## TASK TO CARRY OUT
Can you print every record below exactly as written?

━━━ SUPPLIED RECORDS ━━━

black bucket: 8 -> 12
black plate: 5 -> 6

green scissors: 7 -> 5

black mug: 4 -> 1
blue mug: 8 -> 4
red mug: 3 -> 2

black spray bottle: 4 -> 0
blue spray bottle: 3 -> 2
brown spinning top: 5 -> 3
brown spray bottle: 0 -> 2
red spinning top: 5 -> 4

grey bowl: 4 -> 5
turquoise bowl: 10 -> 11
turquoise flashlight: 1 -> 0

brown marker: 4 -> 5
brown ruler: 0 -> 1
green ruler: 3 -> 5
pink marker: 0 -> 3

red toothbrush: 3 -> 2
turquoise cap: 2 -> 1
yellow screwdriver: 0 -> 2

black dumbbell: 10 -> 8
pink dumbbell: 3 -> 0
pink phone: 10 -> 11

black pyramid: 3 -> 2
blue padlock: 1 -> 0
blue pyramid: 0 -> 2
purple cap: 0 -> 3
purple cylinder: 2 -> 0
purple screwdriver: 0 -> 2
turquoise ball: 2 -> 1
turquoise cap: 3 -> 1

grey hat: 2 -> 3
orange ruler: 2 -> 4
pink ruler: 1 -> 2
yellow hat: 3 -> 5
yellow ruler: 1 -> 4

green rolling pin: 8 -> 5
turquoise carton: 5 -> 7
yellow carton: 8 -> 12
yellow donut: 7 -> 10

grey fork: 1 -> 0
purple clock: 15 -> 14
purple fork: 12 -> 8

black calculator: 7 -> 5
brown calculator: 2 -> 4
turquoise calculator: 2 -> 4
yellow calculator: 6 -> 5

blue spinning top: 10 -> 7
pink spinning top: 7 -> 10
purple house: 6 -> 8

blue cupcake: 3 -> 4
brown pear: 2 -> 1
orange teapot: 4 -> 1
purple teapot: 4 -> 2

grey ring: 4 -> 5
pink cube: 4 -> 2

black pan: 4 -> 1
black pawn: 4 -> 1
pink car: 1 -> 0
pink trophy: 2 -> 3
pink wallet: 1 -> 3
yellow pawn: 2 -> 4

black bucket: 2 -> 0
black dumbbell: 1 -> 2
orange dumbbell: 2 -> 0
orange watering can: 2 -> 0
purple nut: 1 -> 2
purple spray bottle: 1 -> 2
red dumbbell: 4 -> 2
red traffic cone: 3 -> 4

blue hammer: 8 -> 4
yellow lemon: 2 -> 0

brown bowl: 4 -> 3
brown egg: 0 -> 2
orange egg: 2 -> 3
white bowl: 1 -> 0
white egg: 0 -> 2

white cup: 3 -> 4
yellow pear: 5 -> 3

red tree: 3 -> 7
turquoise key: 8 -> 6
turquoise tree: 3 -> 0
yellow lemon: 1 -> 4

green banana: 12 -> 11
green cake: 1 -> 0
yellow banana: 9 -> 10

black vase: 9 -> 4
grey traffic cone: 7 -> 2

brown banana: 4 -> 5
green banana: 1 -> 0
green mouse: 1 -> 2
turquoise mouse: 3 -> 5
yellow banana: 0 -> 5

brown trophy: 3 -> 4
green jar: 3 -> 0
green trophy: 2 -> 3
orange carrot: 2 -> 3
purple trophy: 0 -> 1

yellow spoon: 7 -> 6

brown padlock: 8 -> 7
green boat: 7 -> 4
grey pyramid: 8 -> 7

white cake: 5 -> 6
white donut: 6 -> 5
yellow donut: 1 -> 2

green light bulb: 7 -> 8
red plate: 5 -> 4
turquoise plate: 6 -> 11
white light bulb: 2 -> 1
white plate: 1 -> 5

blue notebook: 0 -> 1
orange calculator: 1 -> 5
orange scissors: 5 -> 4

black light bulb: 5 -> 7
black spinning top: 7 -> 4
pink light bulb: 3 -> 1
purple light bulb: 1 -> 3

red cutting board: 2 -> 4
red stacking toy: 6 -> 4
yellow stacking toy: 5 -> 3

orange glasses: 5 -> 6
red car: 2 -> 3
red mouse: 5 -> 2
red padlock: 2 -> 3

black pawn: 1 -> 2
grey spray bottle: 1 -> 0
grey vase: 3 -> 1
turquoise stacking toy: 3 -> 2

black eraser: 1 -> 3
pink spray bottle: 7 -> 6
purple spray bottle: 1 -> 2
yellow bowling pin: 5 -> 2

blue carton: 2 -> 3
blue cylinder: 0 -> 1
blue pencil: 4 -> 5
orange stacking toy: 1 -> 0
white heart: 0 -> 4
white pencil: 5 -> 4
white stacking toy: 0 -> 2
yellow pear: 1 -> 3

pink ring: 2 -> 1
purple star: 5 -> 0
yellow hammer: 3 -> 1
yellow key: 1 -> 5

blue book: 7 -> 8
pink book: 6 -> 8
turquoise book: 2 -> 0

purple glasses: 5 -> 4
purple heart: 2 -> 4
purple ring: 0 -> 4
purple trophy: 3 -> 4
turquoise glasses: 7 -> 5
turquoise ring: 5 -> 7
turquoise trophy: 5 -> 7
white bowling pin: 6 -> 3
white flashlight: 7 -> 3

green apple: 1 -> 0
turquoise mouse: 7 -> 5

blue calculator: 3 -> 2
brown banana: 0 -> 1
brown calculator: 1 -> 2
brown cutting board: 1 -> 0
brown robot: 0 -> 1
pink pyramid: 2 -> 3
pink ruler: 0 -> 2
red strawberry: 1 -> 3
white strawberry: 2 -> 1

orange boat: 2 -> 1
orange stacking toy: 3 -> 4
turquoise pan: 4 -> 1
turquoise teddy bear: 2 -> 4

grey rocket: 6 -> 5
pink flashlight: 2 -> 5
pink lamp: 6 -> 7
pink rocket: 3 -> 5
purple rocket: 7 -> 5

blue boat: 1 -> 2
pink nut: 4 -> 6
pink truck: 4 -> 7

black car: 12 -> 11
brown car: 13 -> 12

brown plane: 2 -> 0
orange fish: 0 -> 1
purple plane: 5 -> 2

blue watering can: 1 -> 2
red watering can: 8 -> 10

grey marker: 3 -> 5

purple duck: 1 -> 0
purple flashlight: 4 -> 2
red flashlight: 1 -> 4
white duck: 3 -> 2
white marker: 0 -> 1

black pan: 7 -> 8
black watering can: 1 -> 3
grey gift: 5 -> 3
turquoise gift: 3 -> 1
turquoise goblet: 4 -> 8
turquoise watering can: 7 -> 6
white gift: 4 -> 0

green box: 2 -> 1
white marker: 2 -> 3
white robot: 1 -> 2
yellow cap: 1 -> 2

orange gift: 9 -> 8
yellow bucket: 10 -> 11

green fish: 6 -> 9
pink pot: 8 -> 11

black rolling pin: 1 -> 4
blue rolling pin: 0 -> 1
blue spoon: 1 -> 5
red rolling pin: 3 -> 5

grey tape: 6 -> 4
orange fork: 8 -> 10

━━━

## REPLY
black bucket: 8 -> 12
black plate: 5 -> 6

green scissors: 7 -> 5

black mug: 4 -> 1
blue mug: 8 -> 4
red mug: 3 -> 2

black spray bottle: 4 -> 0
blue spray bottle: 3 -> 2
brown spinning top: 5 -> 3
brown spray bottle: 0 -> 2
red spinning top: 5 -> 4

grey bowl: 4 -> 5
turquoise bowl: 10 -> 11
turquoise flashlight: 1 -> 0

brown marker: 4 -> 5
brown ruler: 0 -> 1
green ruler: 3 -> 5
pink marker: 0 -> 3

red toothbrush: 3 -> 2
turquoise cap: 2 -> 1
yellow screwdriver: 0 -> 2

black dumbbell: 10 -> 8
pink dumbbell: 3 -> 0
pink phone: 10 -> 11

black pyramid: 3 -> 2
blue padlock: 1 -> 0
blue pyramid: 0 -> 2
purple cap: 0 -> 3
purple cylinder: 2 -> 0
purple screwdriver: 0 -> 2
turquoise ball: 2 -> 1
turquoise cap: 3 -> 1

grey hat: 2 -> 3
orange ruler: 2 -> 4
pink ruler: 1 -> 2
yellow hat: 3 -> 5
yellow ruler: 1 -> 4

green rolling pin: 8 -> 5
turquoise carton: 5 -> 7
yellow carton: 8 -> 12
yellow donut: 7 -> 10

grey fork: 1 -> 0
purple clock: 15 -> 14
purple fork: 12 -> 8

black calculator: 7 -> 5
brown calculator: 2 -> 4
turquoise calculator: 2 -> 4
yellow calculator: 6 -> 5

blue spinning top: 10 -> 7
pink spinning top: 7 -> 10
purple house: 6 -> 8

blue cupcake: 3 -> 4
brown pear: 2 -> 1
orange teapot: 4 -> 1
purple teapot: 4 -> 2

grey ring: 4 -> 5
pink cube: 4 -> 2

black pan: 4 -> 1
black pawn: 4 -> 1
pink car: 1 -> 0
pink trophy: 2 -> 3
pink wallet: 1 -> 3
yellow pawn: 2 -> 4

black bucket: 2 -> 0
black dumbbell: 1 -> 2
orange dumbbell: 2 -> 0
orange watering can: 2 -> 0
purple nut: 1 -> 2
purple spray bottle: 1 -> 2
red dumbbell: 4 -> 2
red traffic cone: 3 -> 4

blue hammer: 8 -> 4
yellow lemon: 2 -> 0

brown bowl: 4 -> 3
brown egg: 0 -> 2
orange egg: 2 -> 3
white bowl: 1 -> 0
white egg: 0 -> 2

white cup: 3 -> 4
yellow pear: 5 -> 3

red tree: 3 -> 7
turquoise key: 8 -> 6
turquoise tree: 3 -> 0
yellow lemon: 1 -> 4

green banana: 12 -> 11
green cake: 1 -> 0
yellow banana: 9 -> 10

black vase: 9 -> 4
grey traffic cone: 7 -> 2

brown banana: 4 -> 5
green banana: 1 -> 0
green mouse: 1 -> 2
turquoise mouse: 3 -> 5
yellow banana: 0 -> 5

brown trophy: 3 -> 4
green jar: 3 -> 0
green trophy: 2 -> 3
orange carrot: 2 -> 3
purple trophy: 0 -> 1

yellow spoon: 7 -> 6

brown padlock: 8 -> 7
green boat: 7 -> 4
grey pyramid: 8 -> 7

white cake: 5 -> 6
white donut: 6 -> 5
yellow donut: 1 -> 2

green light bulb: 7 -> 8
red plate: 5 -> 4
turquoise plate: 6 -> 11
white light bulb: 2 -> 1
white plate: 1 -> 5

blue notebook: 0 -> 1
orange calculator: 1 -> 5
orange scissors: 5 -> 4

black light bulb: 5 -> 7
black spinning top: 7 -> 4
pink light bulb: 3 -> 1
purple light bulb: 1 -> 3

red cutting board: 2 -> 4
red stacking toy: 6 -> 4
yellow stacking toy: 5 -> 3

orange glasses: 5 -> 6
red car: 2 -> 3
red mouse: 5 -> 2
red padlock: 2 -> 3

black pawn: 1 -> 2
grey spray bottle: 1 -> 0
grey vase: 3 -> 1
turquoise stacking toy: 3 -> 2

black eraser: 1 -> 3
pink spray bottle: 7 -> 6
purple spray bottle: 1 -> 2
yellow bowling pin: 5 -> 2

blue carton: 2 -> 3
blue cylinder: 0 -> 1
blue pencil: 4 -> 5
orange stacking toy: 1 -> 0
white heart: 0 -> 4
white pencil: 5 -> 4
white stacking toy: 0 -> 2
yellow pear: 1 -> 3

pink ring: 2 -> 1
purple star: 5 -> 0
yellow hammer: 3 -> 1
yellow key: 1 -> 5

blue book: 7 -> 8
pink book: 6 -> 8
turquoise book: 2 -> 0

purple glasses: 5 -> 4
purple heart: 2 -> 4
purple ring: 0 -> 4
purple trophy: 3 -> 4
turquoise glasses: 7 -> 5
turquoise ring: 5 -> 7
turquoise trophy: 5 -> 7
white bowling pin: 6 -> 3
white flashlight: 7 -> 3

green apple: 1 -> 0
turquoise mouse: 7 -> 5

blue calculator: 3 -> 2
brown banana: 0 -> 1
brown calculator: 1 -> 2
brown cutting board: 1 -> 0
brown robot: 0 -> 1
pink pyramid: 2 -> 3
pink ruler: 0 -> 2
red strawberry: 1 -> 3
white strawberry: 2 -> 1

orange boat: 2 -> 1
orange stacking toy: 3 -> 4
turquoise pan: 4 -> 1
turquoise teddy bear: 2 -> 4

grey rocket: 6 -> 5
pink flashlight: 2 -> 5
pink lamp: 6 -> 7
pink rocket: 3 -> 5
purple rocket: 7 -> 5

blue boat: 1 -> 2
pink nut: 4 -> 6
pink truck: 4 -> 7

black car: 12 -> 11
brown car: 13 -> 12

brown plane: 2 -> 0
orange fish: 0 -> 1
purple plane: 5 -> 2

blue watering can: 1 -> 2
red watering can: 8 -> 10

grey marker: 3 -> 5

purple duck: 1 -> 0
purple flashlight: 4 -> 2
red flashlight: 1 -> 4
white duck: 3 -> 2
white marker: 0 -> 1

black pan: 7 -> 8
black watering can: 1 -> 3
grey gift: 5 -> 3
turquoise gift: 3 -> 1
turquoise goblet: 4 -> 8
turquoise watering can: 7 -> 6
white gift: 4 -> 0

green box: 2 -> 1
white marker: 2 -> 3
white robot: 1 -> 2
yellow cap: 1 -> 2

orange gift: 9 -> 8
yellow bucket: 10 -> 11

green fish: 6 -> 9
pink pot: 8 -> 11

black rolling pin: 1 -> 4
blue rolling pin: 0 -> 1
blue spoon: 1 -> 5
red rolling pin: 3 -> 5

grey tape: 6 -> 4
orange fork: 8 -> 10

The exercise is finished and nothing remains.